━━━━━ Records provided ━━━━━
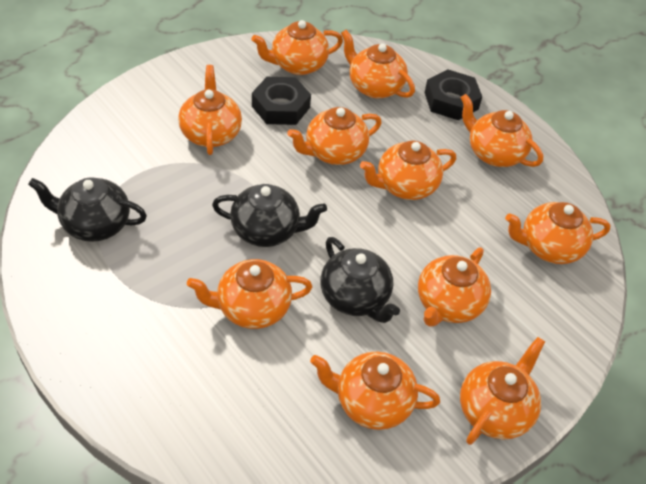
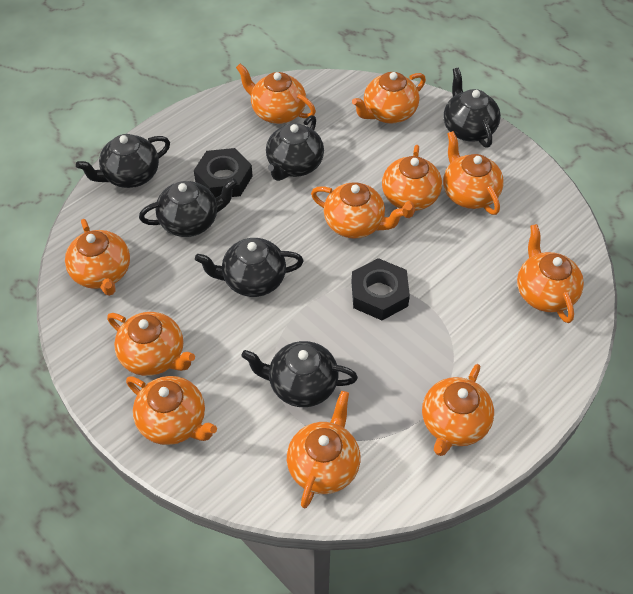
black teapot: 3 -> 6

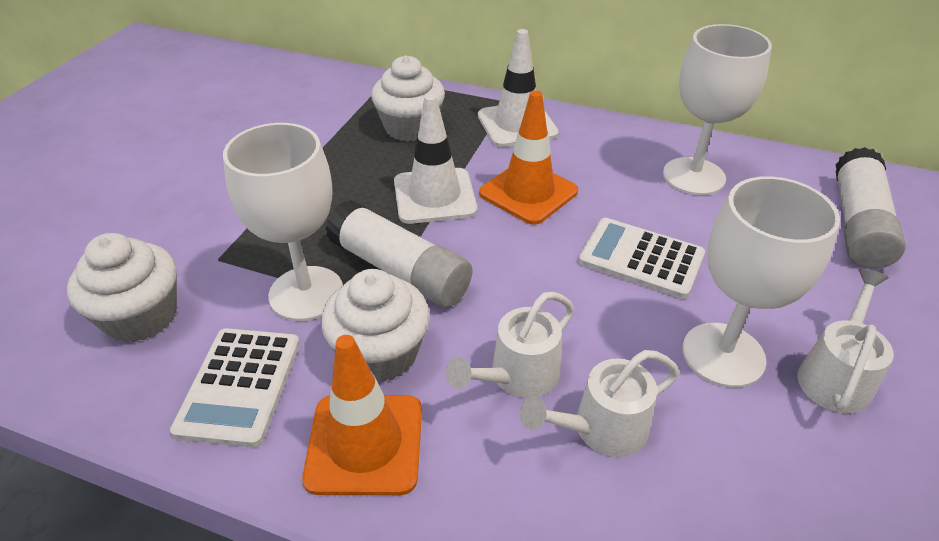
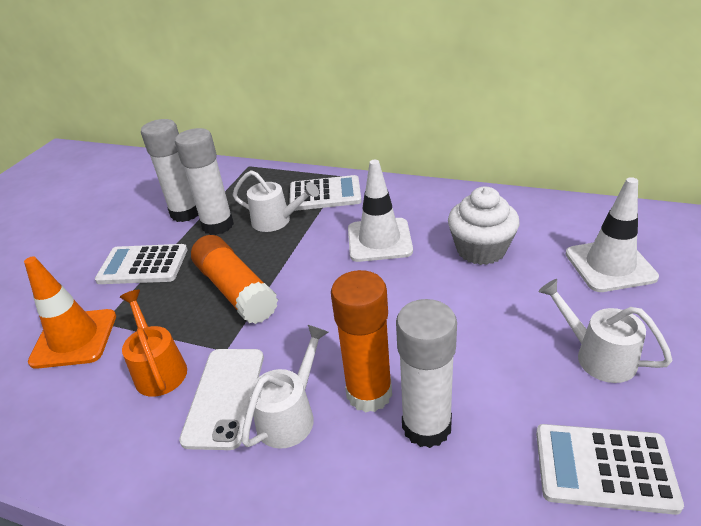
orange glue stick: 0 -> 2
orange traffic cone: 2 -> 1
orange watering can: 0 -> 1
white calculator: 2 -> 3
white cupcake: 3 -> 1
white glue stick: 2 -> 3
white goblet: 3 -> 0
white phone: 0 -> 1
━━━━━
## About this exercise
Write down only the closing run of lines: the one containing "white glue stick: 2 -> 3" and every line after it to the end of the entries, exactly.

## Task output
white glue stick: 2 -> 3
white goblet: 3 -> 0
white phone: 0 -> 1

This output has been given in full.